▶ **Material provided**:
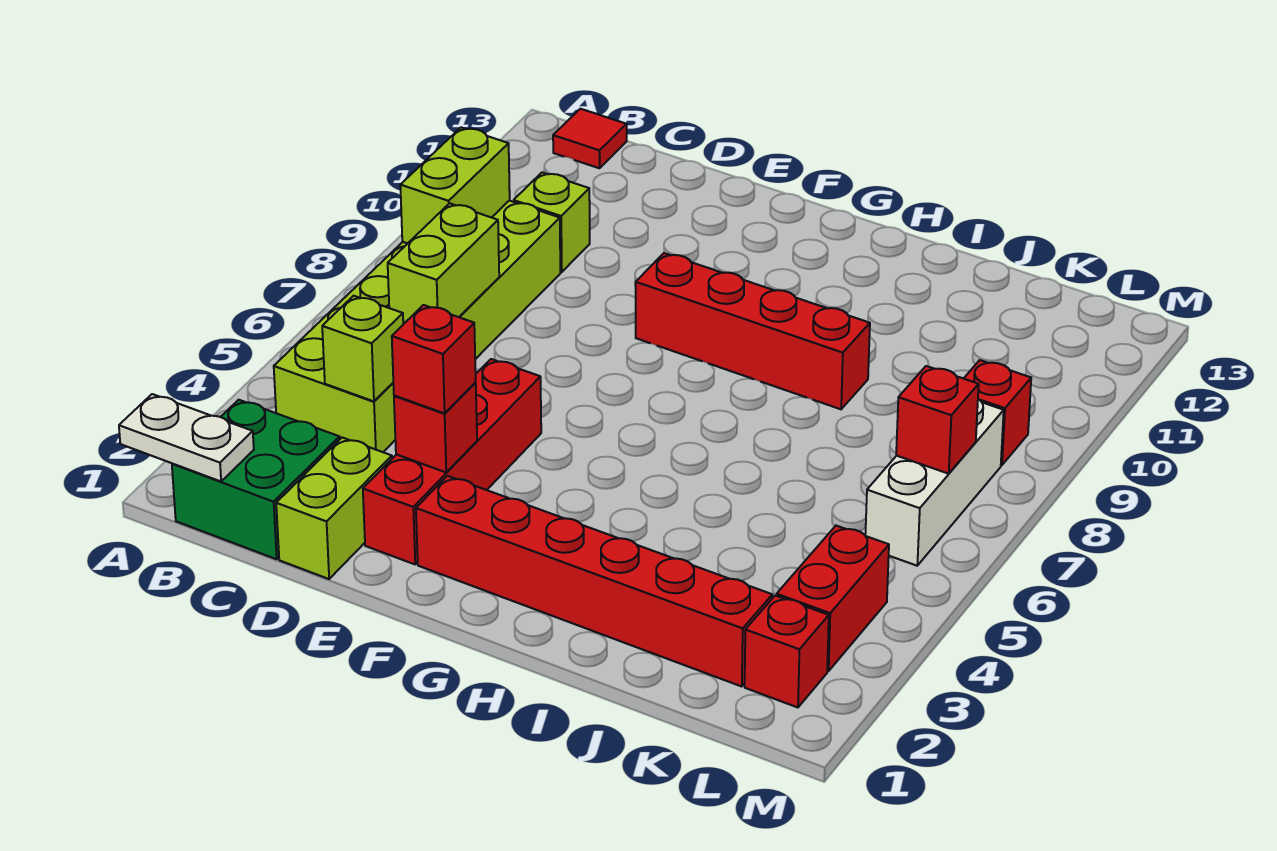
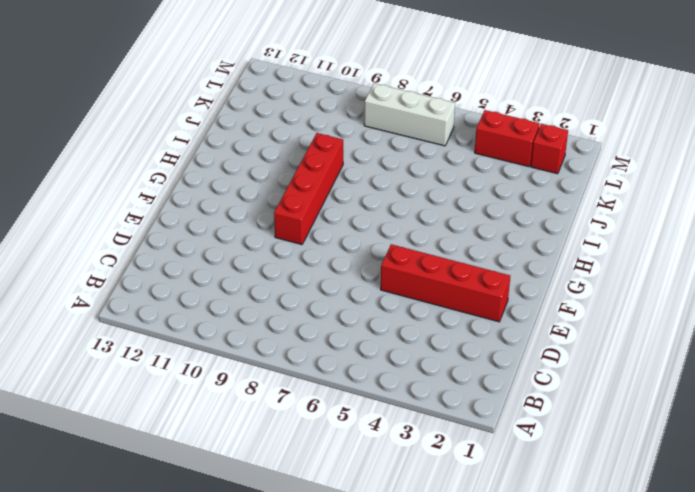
none -> green brick B1:C2 level 1
none -> lime brick B4:C9 level 1
none -> red tile B13 level 1

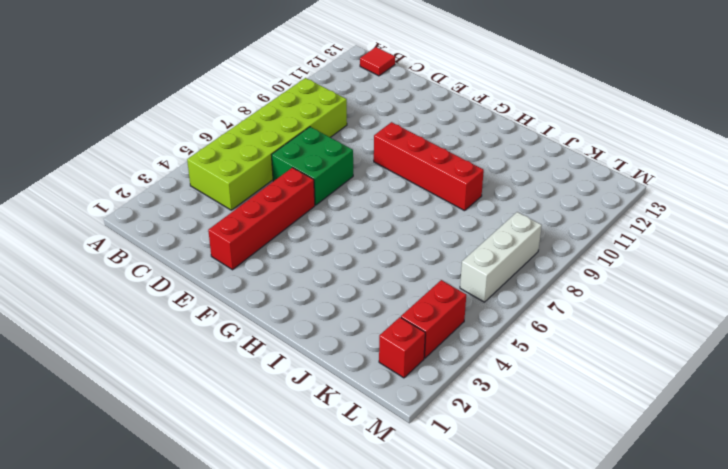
green brick D6:E7 level 1 -> green brick B1:C2 level 1
none -> lime brick C10 level 1
none -> lime brick D1:D2 level 1
none -> red brick F2:K2 level 1

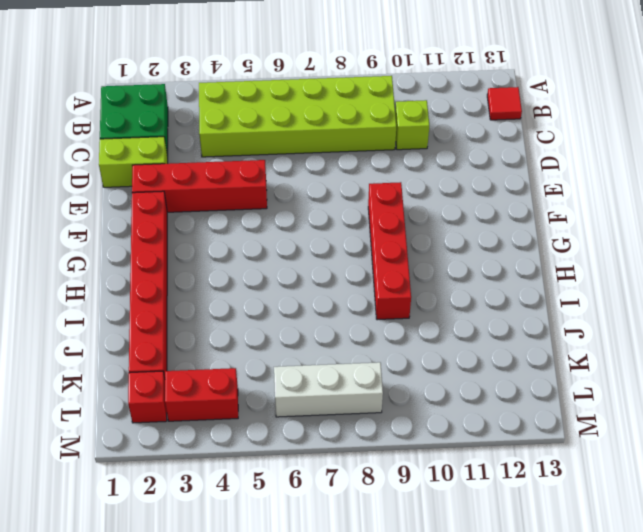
none -> red brick L9 level 1
none -> white plate A1:B1 level 2
none -> lime brick B8:B9 level 2

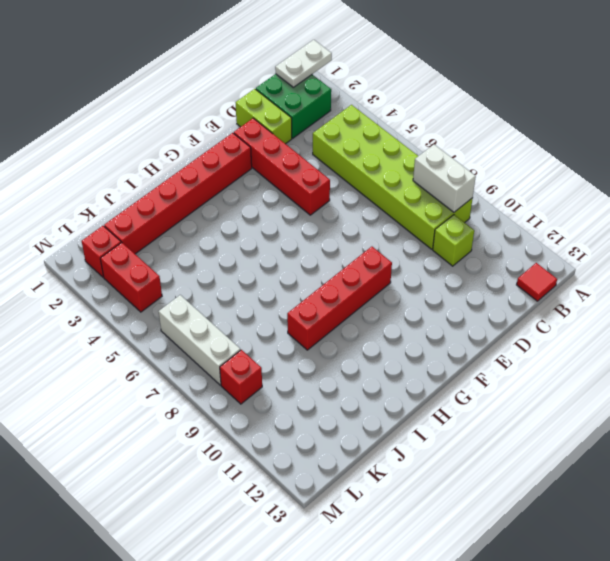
white brick B8:B9 level 2 -> lime brick B8:B9 level 2
none -> lime brick C4 level 2
none -> lime brick C6:C7 level 2
none -> red brick E3 level 2

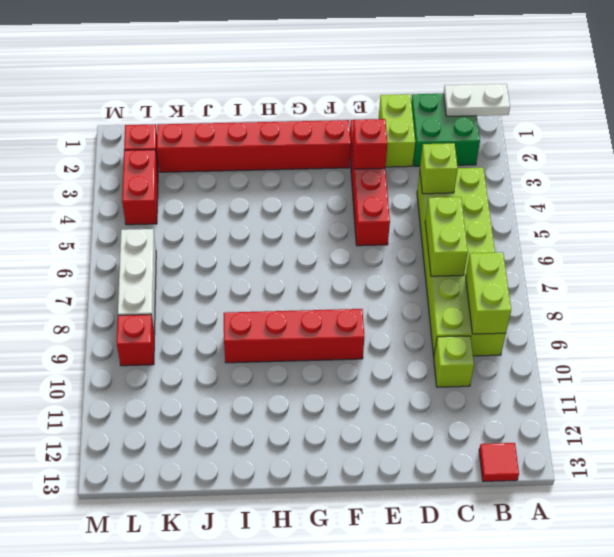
none -> red brick L7 level 2
none -> red brick E3 level 3

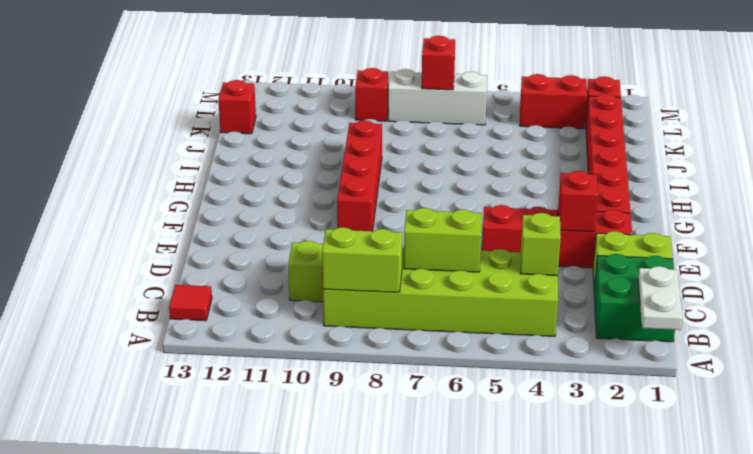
red brick K13 level 1 -> red brick E3 level 3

▶ **Task details**: Given the listing above, return exactly, and only, the lines from the line with "none -> lime brick B8:B9 level 2" through its final line, both included, with the pictures removed.

▶ **Answer area**:
none -> lime brick B8:B9 level 2

white brick B8:B9 level 2 -> lime brick B8:B9 level 2
none -> lime brick C4 level 2
none -> lime brick C6:C7 level 2
none -> red brick E3 level 2

none -> red brick L7 level 2
none -> red brick E3 level 3

red brick K13 level 1 -> red brick E3 level 3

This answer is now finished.